Pick out every line of the data that contains the string "italic". Matching is case-sensitive.

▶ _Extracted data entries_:
────────────────

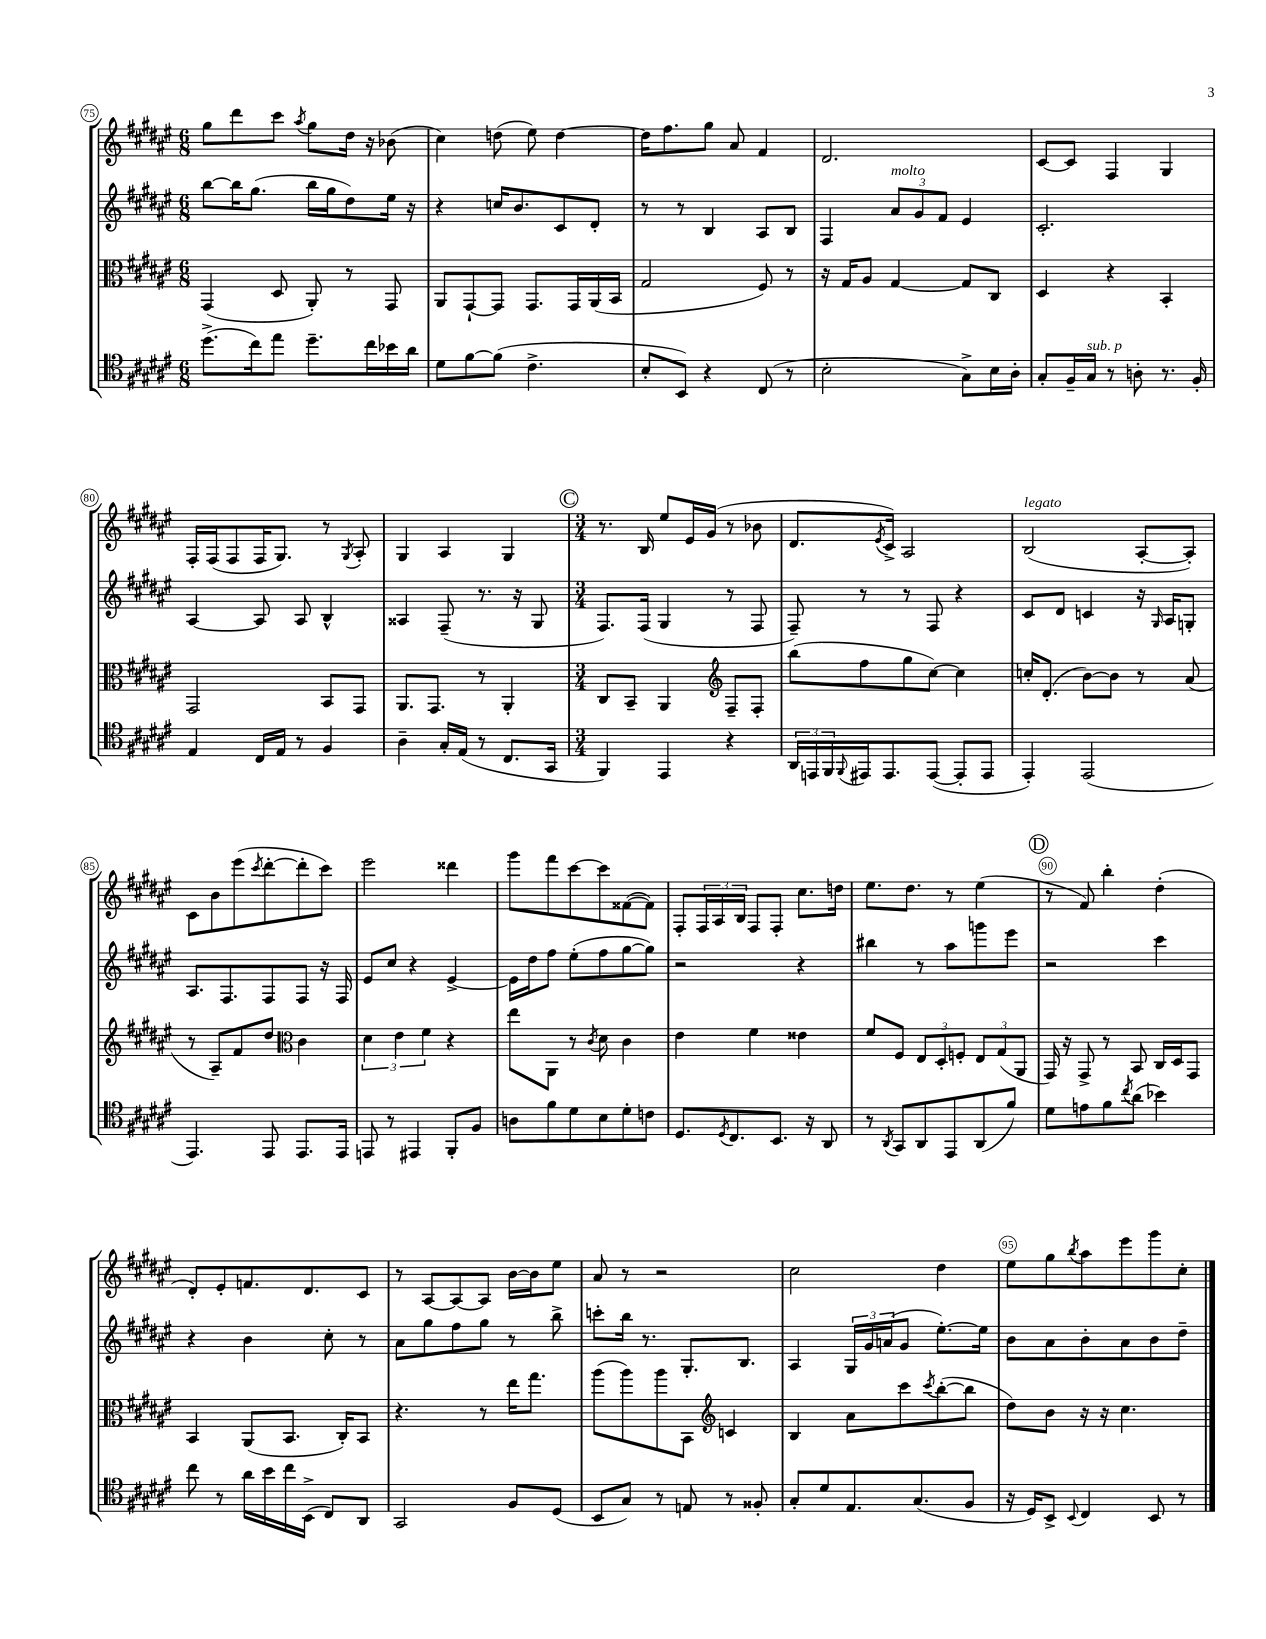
<<
\new StaffGroup <<
\new Staff = "s0" {
    \clef treble \key fis \major \numericTimeSignature \time 6/8
    gis''8 dis'''8 cis'''8 \acciaccatura { ais''8 } gis''8 dis''16 r16 bes'8( |
    cis''4) d''8( eis''8) d''4~ |
    d''16 fis''8. gis''8 ais'8 fis'4 |
    dis'2. |
    cis'8~ cis'8 fis4 gis4 |
    fis16-. fis16( fis8 fis16 gis8.) r8 \acciaccatura { gis8 } ais8-. |
    gis4 ais4 gis4 |
    \mark \markup { \circle "C" } \numericTimeSignature \time 3/4 r8. b16 eis''8 eis'16 gis'16( r8 bes'8 |
    dis'8. \acciaccatura { eis'8 } cis'16->) ais2 |
    b2^\markup { \italic "legato" }( ais8~-. ais8-.) |
    cis'8 b'8 eis'''8( \acciaccatura { cis'''8 } dis'''8~-. dis'''8-. cis'''8) |
    eis'''2 disis'''4 |
    gis'''8 fis'''8 cis'''8~ cis'''8 fisis'8~( fisis'8) |
    fis8-. \tuplet 3/2 { fis16 ais16 b16 } fis8 fis8-. cis''8. d''16 |
    eis''8. dis''8. r8 eis''4( |
    \mark \markup { \circle "D" } r8 fis'8) b''4-. dis''4-.( |
    dis'8-.) eis'8-. f'8. dis'8. cis'8 |
    r8 ais8~ ais8~ ais8 b'16~ b'16 eis''8 |
    ais'8 r8 r2 |
    cis''2 dis''4 |
    eis''8 gis''8 \acciaccatura { b''8 } ais''8 eis'''8 gis'''8 cis''8-. \bar "|." |
}
\new Staff = "s1" {
    \clef treble \key fis \major \numericTimeSignature \time 6/8
    b''8~ b''16 gis''8.( b''16 gis''16 dis''8) eis''16 r16 |
    r4 c''16 b'8. cis'8 dis'8-. |
    r8 r8 b4 ais8 b8 |
    fis4 \tuplet 3/2 { ais'8^\markup { \italic "molto" } gis'8 fis'8 } eis'4 |
    cis'2.-. |
    ais4~ ais8 ais8 b4-^ |
    aisis4 fis8--( r8. r16 gis8 |
    \mark \markup { \circle "C" } \numericTimeSignature \time 3/4 fis8.) fis16( gis4 r8 fis8 |
    fis8--) r8 r8 fis8 r4 |
    cis'8 dis'8 c'4 r16 \grace { gis16 } ais16 g8-. |
    ais8. fis8. fis8 fis8 r16 fis16 |
    eis'8 cis''8 r4 eis'4~-> |
    eis'16 dis''16 fis''8 eis''8-.( fis''8 gis''8~ gis''8) |
    r2 r4 |
    bis''4 r8 ais''8 g'''8 eis'''8 |
    \mark \markup { \circle "D" } r2 cis'''4 |
    r4 b'4 cis''8-. r8 |
    ais'8 gis''8 fis''8 gis''8 r8 b''8-> |
    c'''8-. b''16 r8. gis8.-. b8. |
    ais4 \tuplet 3/2 { gis16 gis'16 a'16( } gis'8 eis''8.~-.) eis''16 |
    b'8 ais'8 b'8-. ais'8 b'8 dis''8-- \bar "|." |
}
\new Staff = "s2" {
    \clef alto \key fis \major \numericTimeSignature \time 6/8
    gis,4( dis8 ais,8-.) r8 gis,8 |
    ais,8 gis,8~-! gis,8 gis,8. gis,16 ais,16( b,16 |
    gis2 fis8) r8 |
    r16 gis16 ais8 gis4~ gis8 cis8 |
    dis4 r4 b,4-. |
    gis,2 b,8 gis,8 |
    ais,8. gis,8. r8 ais,4-. |
    \mark \markup { \circle "C" } \numericTimeSignature \time 3/4 cis8 b,8-- ais,4 \clef treble fis8-- fis8-. |
    b''8( fis''8 gis''8 cis''8~) cis''4 |
    c''16-. dis'8.-.( b'8~) b'8 r8 ais'8( |
    r8 ais8--) fis'8 dis''8 \clef alto cis'4 |
    \tuplet 3/2 { dis'4 eis'4 fis'4 } r4 |
    eis''8 ais,8 r8 \acciaccatura { cis'8 } dis'8 cis'4 |
    eis'4 fis'4 eisis'4 |
    fis'8 fis8 \tuplet 3/2 { eis8 dis8-. f8-. } \tuplet 3/2 { eis8 gis8( ais,8 } |
    \mark \markup { \circle "D" } gis,16) r16 gis,8-> r8 b,8 cis16 dis16 gis,8 |
    b,4 ais,8( b,8. cis16-.) b,8 |
    r4. r8 eis''16 gis''8. |
    ais''8( ais''8) ais''8 b,8 \clef treble c'4 |
    b4 ais'8 cis'''8 \acciaccatura { cis'''8 } b''8~-.( b''8 |
    dis''8) b'8 r16 r16 cis''4. \bar "|." |
}
\new Staff = "s3" {
    \clef tenor \key fis \major \numericTimeSignature \time 6/8
    dis''8.->( cis''16) eis''8 dis''8.-- cis''16 bes'16 ais'16 |
    dis'8 fis'8~ fis'8( cis'4.-> |
    b8-. b,8) r4 cis8( r8 |
    b2-. gis8->) b16 ais16-. |
    gis8-. fis16-- gis16^\markup { \italic "sub. p" } r8 a8-. r8. fis16-. |
    eis4 cis16 eis16 r8 fis4 |
    ais4-- gis16-. eis16( r8 cis8. gis,16 |
    \mark \markup { \circle "C" } \numericTimeSignature \time 3/4 fis,4) eis,4 r4 |
    \tuplet 3/2 { ais,16 e,16 fis,16 } \appoggiatura { fis,8 } eis,16 eis,8. eis,8~( eis,8-. eis,8 |
    eis,4-.) eis,2( |
    eis,4.) eis,8 eis,8. eis,16 |
    e,8 r8 eis,4 fis,8-. fis8 |
    a8 fis'8 dis'8 b8 dis'8-. c'8 |
    dis8. \acciaccatura { dis8 } cis8. b,8. r16 ais,8 |
    r8 \acciaccatura { ais,8 } gis,8 ais,8 eis,8 ais,8( fis'8) |
    \mark \markup { \circle "D" } dis'8 e'8 fis'8 \acciaccatura { cis''8 } ais'8( bes'4) |
    cis''8 r8 ais'16 b'16 cis''16 b,16->( cis8) ais,8 |
    gis,2 fis8 dis8( |
    b,8 gis8) r8 e8 r8 fisis8-. |
    gis8-. dis'8 eis8. gis8.( fis8 |
    r16 dis16) b,8-> \appoggiatura { b,8 } cis4 b,8 r8 \bar "|." |
}
>>
>>
\layout { \context { \Score currentBarNumber = #75 \override BarNumber.break-visibility = ##(#f #t #t) barNumberVisibility = #(every-nth-bar-number-visible 5) \override BarNumber.stencil = #(make-stencil-circler 0.1 0.3 ly:text-interface::print) } }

────────────────

▶ _Output of the exercise_:
    b2^\markup { \italic "legato" }( ais8~-. ais8-.) |
    fis4 \tuplet 3/2 { ais'8^\markup { \italic "molto" } gis'8 fis'8 } eis'4 |
    gis8-. fis16-- gis16^\markup { \italic "sub. p" } r8 a8-. r8. fis16-. |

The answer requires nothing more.